§ Directions: For the records below, output each line exactly as it appears, from the first through the line with "brown book: 5 -> 1".

**** Data shown

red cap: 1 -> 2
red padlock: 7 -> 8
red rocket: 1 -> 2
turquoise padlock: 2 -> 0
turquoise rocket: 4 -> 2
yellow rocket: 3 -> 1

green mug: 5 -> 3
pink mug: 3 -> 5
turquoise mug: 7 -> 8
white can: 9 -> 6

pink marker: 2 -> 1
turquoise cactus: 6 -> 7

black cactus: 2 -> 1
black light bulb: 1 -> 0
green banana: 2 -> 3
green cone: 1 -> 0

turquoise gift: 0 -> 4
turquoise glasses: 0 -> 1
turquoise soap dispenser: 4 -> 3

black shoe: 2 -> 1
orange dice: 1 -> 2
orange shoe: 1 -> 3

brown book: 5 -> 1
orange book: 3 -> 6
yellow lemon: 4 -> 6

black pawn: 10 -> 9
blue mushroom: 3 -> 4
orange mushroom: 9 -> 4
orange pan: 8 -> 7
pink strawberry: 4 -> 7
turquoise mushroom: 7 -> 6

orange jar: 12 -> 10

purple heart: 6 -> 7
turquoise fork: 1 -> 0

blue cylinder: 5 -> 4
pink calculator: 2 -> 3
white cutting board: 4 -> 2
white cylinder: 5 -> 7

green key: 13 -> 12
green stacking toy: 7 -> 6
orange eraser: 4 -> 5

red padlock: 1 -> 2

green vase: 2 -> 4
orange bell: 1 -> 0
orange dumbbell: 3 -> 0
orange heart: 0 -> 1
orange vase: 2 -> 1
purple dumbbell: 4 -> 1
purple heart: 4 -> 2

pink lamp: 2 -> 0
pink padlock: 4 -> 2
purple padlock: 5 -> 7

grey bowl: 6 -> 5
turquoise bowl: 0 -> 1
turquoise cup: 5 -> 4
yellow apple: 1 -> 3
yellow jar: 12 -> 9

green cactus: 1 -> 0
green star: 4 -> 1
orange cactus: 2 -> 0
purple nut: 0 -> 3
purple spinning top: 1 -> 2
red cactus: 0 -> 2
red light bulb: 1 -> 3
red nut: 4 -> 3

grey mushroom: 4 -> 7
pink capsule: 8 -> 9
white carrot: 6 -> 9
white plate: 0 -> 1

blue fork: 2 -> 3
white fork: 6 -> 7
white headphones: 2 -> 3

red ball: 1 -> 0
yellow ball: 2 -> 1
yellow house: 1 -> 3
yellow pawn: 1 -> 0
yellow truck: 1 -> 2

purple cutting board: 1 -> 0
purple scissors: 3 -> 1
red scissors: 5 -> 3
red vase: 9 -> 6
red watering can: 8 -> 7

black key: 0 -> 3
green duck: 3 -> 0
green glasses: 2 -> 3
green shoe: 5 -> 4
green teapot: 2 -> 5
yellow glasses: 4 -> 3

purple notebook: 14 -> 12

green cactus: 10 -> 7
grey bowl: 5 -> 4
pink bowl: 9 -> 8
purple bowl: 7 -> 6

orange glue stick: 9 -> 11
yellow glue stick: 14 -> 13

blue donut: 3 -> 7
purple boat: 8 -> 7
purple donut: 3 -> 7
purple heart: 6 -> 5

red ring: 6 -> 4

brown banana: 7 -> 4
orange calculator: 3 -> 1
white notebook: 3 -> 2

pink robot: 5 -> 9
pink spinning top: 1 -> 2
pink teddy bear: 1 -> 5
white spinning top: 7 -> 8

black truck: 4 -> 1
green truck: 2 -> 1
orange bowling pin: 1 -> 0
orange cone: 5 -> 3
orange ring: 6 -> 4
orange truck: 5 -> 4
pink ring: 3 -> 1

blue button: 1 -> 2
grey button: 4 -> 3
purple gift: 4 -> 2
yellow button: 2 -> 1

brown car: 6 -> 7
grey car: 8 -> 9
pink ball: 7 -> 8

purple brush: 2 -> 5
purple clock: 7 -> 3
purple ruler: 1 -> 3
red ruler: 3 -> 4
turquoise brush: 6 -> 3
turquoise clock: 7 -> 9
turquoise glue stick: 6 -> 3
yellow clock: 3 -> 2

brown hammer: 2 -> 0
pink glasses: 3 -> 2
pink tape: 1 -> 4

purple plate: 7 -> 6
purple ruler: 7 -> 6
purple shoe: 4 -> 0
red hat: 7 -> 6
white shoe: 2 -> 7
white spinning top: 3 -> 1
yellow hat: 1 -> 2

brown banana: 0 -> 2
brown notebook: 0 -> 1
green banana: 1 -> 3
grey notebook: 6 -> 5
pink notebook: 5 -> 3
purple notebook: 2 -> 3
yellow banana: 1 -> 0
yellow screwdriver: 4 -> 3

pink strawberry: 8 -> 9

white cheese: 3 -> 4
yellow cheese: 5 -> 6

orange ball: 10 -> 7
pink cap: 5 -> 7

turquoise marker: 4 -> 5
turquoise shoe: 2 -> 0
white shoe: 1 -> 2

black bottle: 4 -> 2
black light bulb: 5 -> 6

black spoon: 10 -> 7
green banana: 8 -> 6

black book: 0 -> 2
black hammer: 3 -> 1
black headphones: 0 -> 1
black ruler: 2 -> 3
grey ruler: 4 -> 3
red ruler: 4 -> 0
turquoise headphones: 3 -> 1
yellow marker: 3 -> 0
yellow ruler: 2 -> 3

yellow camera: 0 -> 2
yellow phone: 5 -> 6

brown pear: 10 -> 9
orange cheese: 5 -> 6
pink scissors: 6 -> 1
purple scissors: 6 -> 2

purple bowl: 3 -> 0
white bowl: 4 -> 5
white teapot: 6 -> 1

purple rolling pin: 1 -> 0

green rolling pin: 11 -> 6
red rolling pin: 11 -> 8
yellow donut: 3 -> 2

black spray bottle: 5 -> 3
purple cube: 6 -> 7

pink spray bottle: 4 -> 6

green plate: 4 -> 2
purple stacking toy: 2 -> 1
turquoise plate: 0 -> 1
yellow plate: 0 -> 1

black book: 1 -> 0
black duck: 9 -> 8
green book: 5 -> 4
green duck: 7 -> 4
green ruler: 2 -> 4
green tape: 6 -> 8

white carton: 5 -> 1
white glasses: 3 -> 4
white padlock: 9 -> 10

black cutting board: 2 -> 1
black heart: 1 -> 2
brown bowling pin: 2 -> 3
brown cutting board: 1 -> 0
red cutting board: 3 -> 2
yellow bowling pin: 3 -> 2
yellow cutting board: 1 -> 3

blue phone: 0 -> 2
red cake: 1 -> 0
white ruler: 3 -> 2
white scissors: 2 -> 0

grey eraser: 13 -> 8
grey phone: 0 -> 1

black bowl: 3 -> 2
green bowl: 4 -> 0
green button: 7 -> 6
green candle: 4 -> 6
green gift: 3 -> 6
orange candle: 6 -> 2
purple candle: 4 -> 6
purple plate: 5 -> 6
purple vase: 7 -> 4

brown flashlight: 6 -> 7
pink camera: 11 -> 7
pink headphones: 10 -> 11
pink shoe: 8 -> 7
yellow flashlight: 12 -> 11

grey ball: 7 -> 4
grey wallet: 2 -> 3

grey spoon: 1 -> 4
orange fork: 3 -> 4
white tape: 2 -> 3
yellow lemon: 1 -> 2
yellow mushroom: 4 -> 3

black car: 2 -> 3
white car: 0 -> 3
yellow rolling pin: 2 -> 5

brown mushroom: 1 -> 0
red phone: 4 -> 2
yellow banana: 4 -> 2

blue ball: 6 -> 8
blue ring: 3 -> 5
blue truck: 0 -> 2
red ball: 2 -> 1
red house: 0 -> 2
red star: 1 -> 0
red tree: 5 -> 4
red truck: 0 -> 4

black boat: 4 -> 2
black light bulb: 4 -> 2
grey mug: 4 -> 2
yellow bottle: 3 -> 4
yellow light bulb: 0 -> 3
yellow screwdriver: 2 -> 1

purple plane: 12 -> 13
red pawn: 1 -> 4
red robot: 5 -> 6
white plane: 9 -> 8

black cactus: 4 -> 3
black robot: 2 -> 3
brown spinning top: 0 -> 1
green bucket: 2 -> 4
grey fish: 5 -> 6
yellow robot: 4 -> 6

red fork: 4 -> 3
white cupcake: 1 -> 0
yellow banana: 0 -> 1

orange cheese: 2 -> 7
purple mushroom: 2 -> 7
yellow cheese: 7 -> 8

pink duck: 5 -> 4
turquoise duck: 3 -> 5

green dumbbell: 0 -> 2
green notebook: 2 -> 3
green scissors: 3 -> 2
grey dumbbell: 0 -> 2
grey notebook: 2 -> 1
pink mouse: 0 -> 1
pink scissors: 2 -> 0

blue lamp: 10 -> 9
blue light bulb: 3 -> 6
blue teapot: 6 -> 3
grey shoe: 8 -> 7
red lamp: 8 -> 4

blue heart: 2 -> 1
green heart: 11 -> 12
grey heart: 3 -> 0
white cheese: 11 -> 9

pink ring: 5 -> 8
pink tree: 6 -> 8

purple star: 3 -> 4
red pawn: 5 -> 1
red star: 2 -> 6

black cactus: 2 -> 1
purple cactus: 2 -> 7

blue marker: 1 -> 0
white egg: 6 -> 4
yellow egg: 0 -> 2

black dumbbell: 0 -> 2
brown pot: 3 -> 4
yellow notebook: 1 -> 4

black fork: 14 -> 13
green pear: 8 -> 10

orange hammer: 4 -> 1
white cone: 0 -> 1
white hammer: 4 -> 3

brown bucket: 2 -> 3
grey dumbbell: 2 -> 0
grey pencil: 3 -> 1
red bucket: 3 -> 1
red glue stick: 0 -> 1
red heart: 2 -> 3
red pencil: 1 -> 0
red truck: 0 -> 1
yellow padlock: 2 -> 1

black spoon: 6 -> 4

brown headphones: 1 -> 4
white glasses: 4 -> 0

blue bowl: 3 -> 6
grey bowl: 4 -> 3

********

§ Exercise response:
red cap: 1 -> 2
red padlock: 7 -> 8
red rocket: 1 -> 2
turquoise padlock: 2 -> 0
turquoise rocket: 4 -> 2
yellow rocket: 3 -> 1

green mug: 5 -> 3
pink mug: 3 -> 5
turquoise mug: 7 -> 8
white can: 9 -> 6

pink marker: 2 -> 1
turquoise cactus: 6 -> 7

black cactus: 2 -> 1
black light bulb: 1 -> 0
green banana: 2 -> 3
green cone: 1 -> 0

turquoise gift: 0 -> 4
turquoise glasses: 0 -> 1
turquoise soap dispenser: 4 -> 3

black shoe: 2 -> 1
orange dice: 1 -> 2
orange shoe: 1 -> 3

brown book: 5 -> 1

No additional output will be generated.